> **What you will do**: Without the images, output each record below as it stands.

> **The data**:
--- START ---

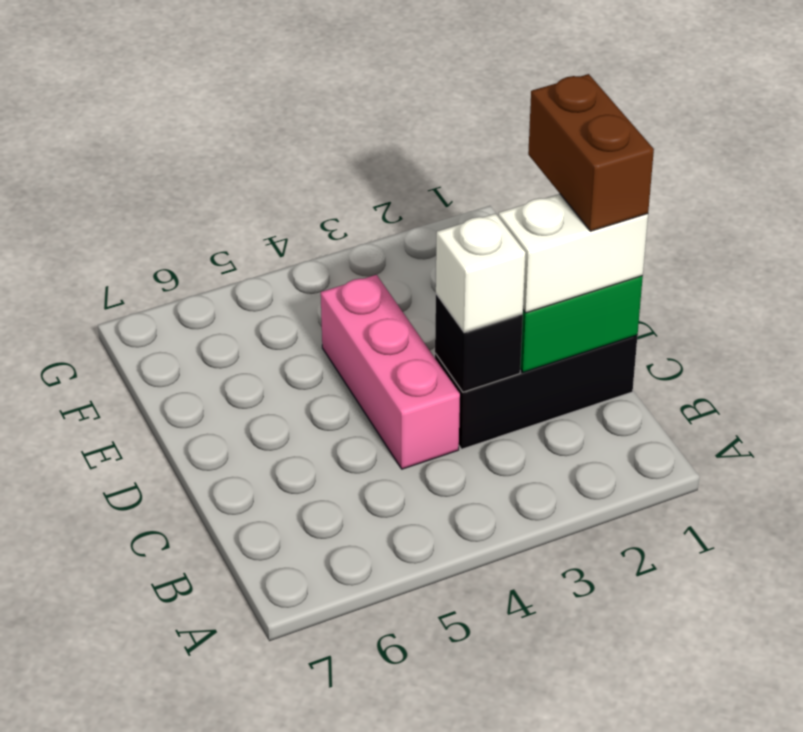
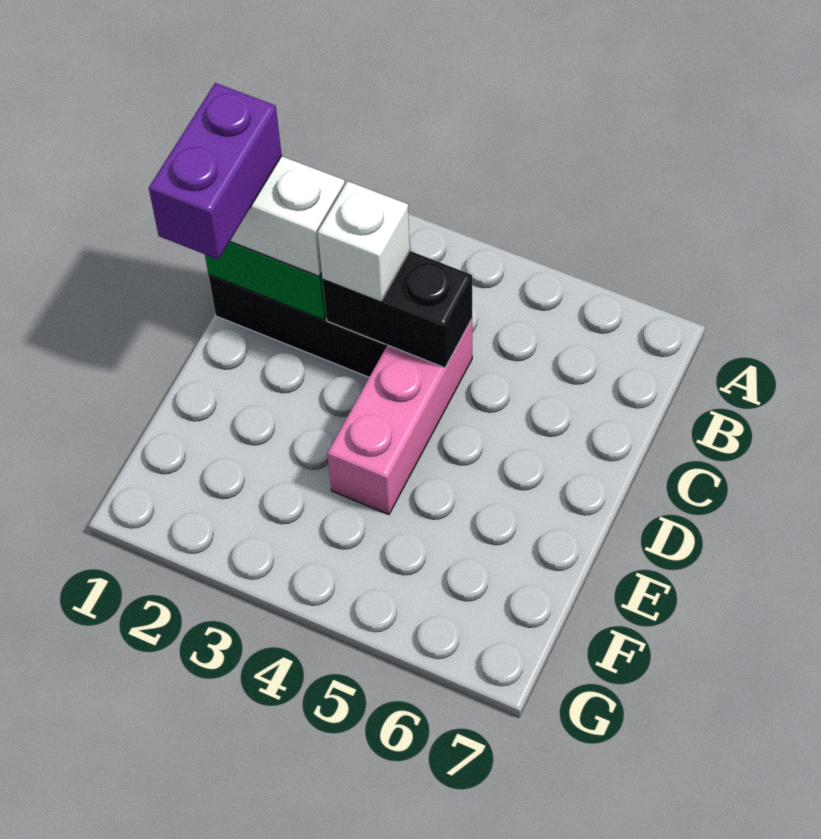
brown brick C1:D1 level 4 -> purple brick C1:D1 level 4
black brick C3 level 2 -> black brick C3:C4 level 2

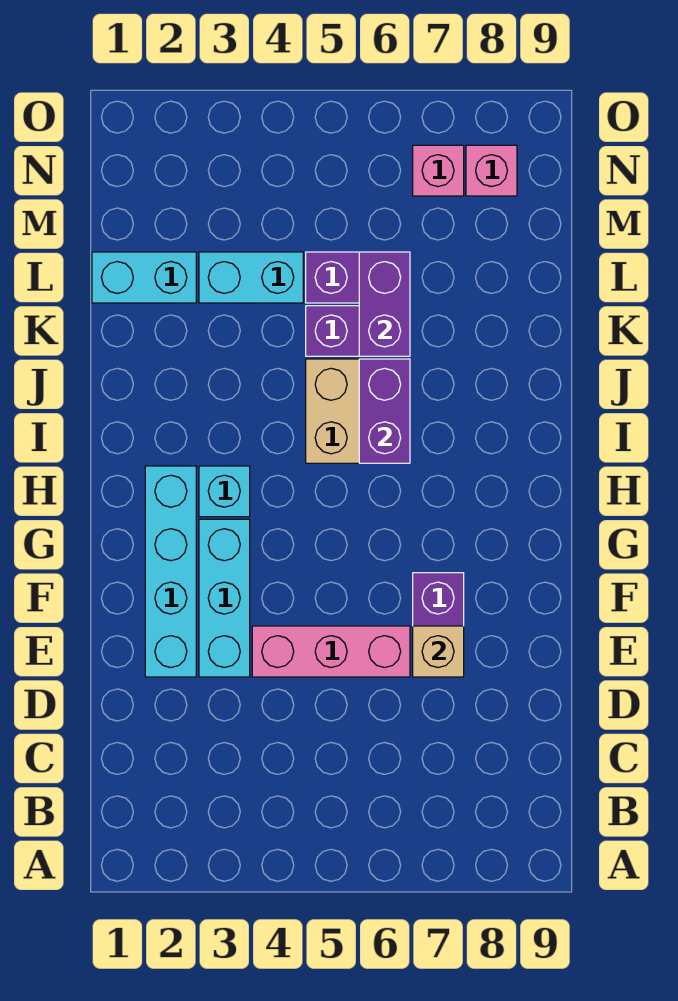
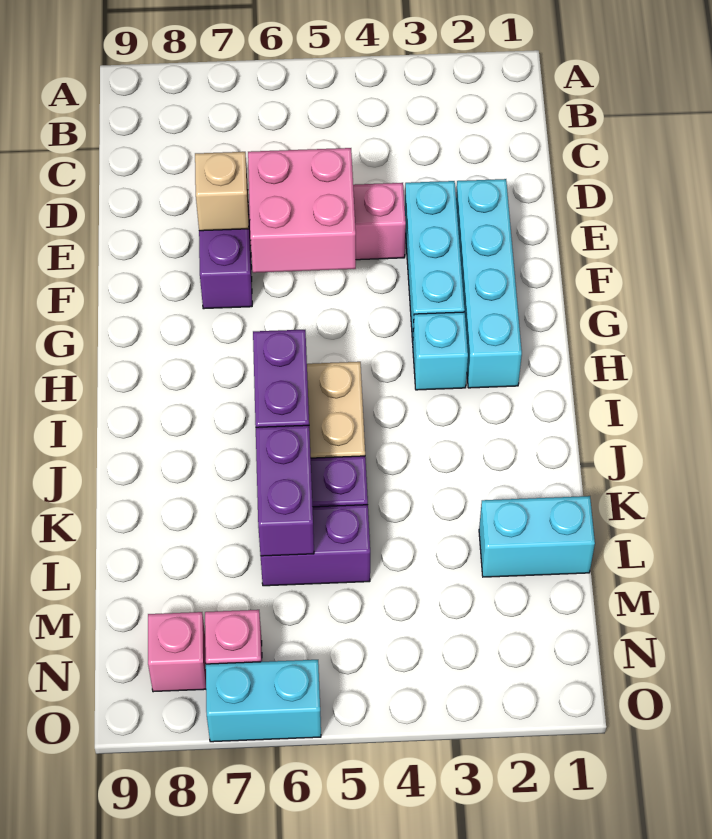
none -> pink brick E5:F6 level 2
cyan brick L3:L4 level 1 -> cyan brick O6:O7 level 1

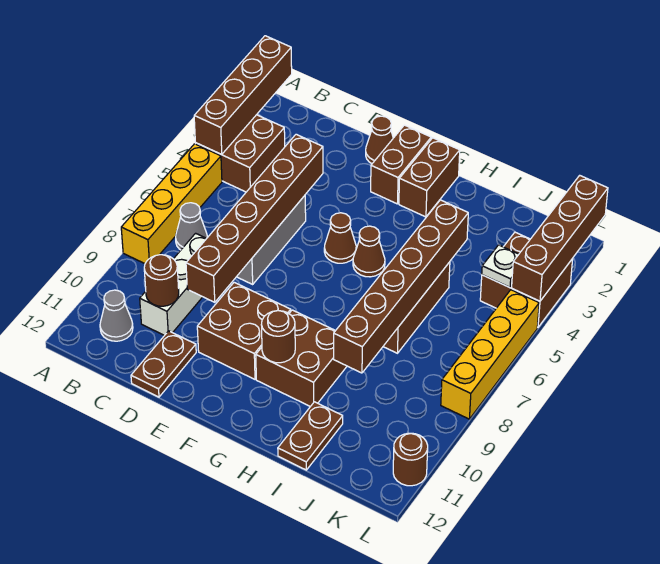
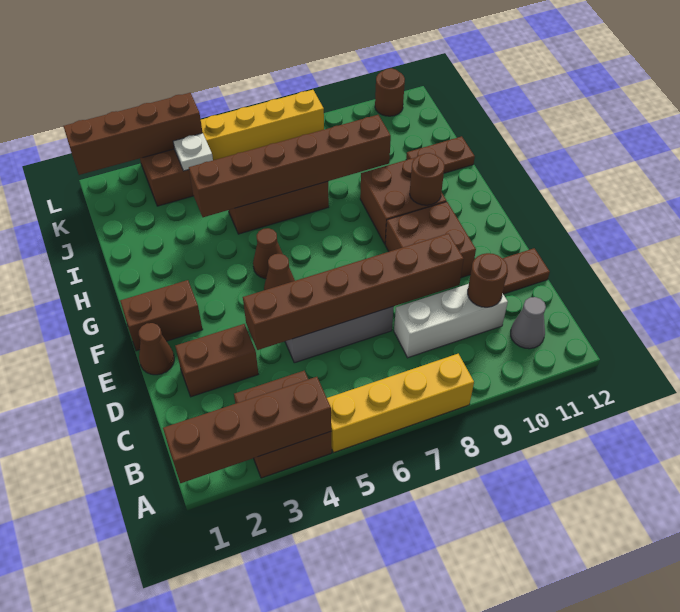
grey cone B7 level 1 -> none
brown brick G1:G2 level 1 -> brown brick D2:D3 level 1

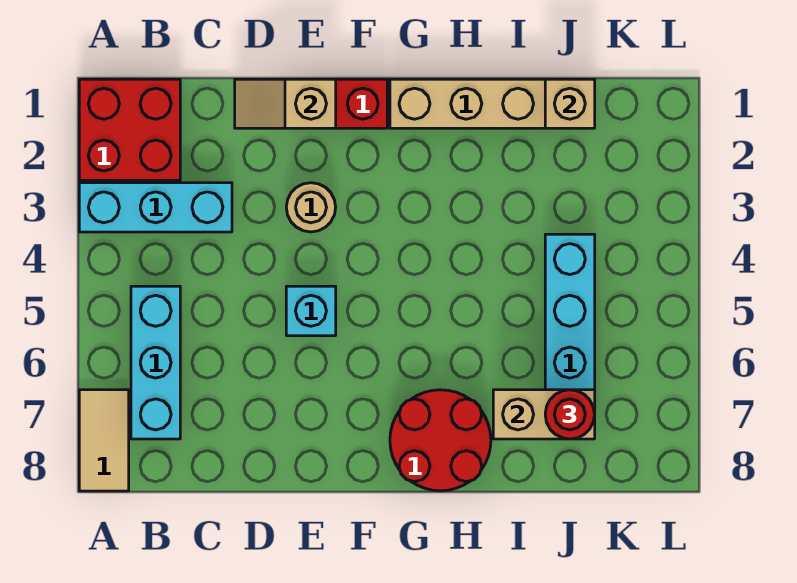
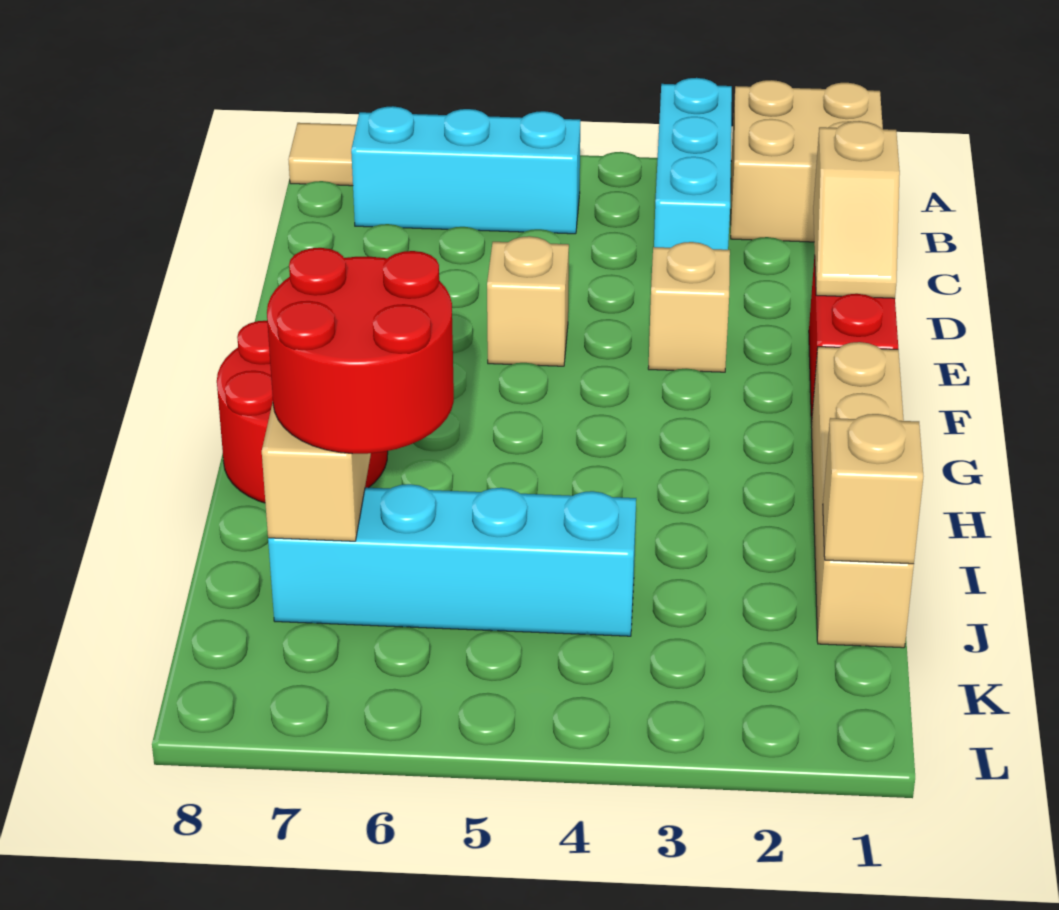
red brick A1:B2 level 1 -> tan brick A1:B2 level 1
tan slope D1:E1 level 2 top E -> tan slope D1:E1 level 2 top D
tan round brick E3 level 1 -> tan brick E3 level 1
cyan brick E5 level 1 -> tan brick E5 level 1
red round brick J7 level 3 -> red round brick I6:J7 level 3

--- END ---

> **Task response**:
brown brick C1:D1 level 4 -> purple brick C1:D1 level 4
black brick C3 level 2 -> black brick C3:C4 level 2

none -> pink brick E5:F6 level 2
cyan brick L3:L4 level 1 -> cyan brick O6:O7 level 1

grey cone B7 level 1 -> none
brown brick G1:G2 level 1 -> brown brick D2:D3 level 1

red brick A1:B2 level 1 -> tan brick A1:B2 level 1
tan slope D1:E1 level 2 top E -> tan slope D1:E1 level 2 top D
tan round brick E3 level 1 -> tan brick E3 level 1
cyan brick E5 level 1 -> tan brick E5 level 1
red round brick J7 level 3 -> red round brick I6:J7 level 3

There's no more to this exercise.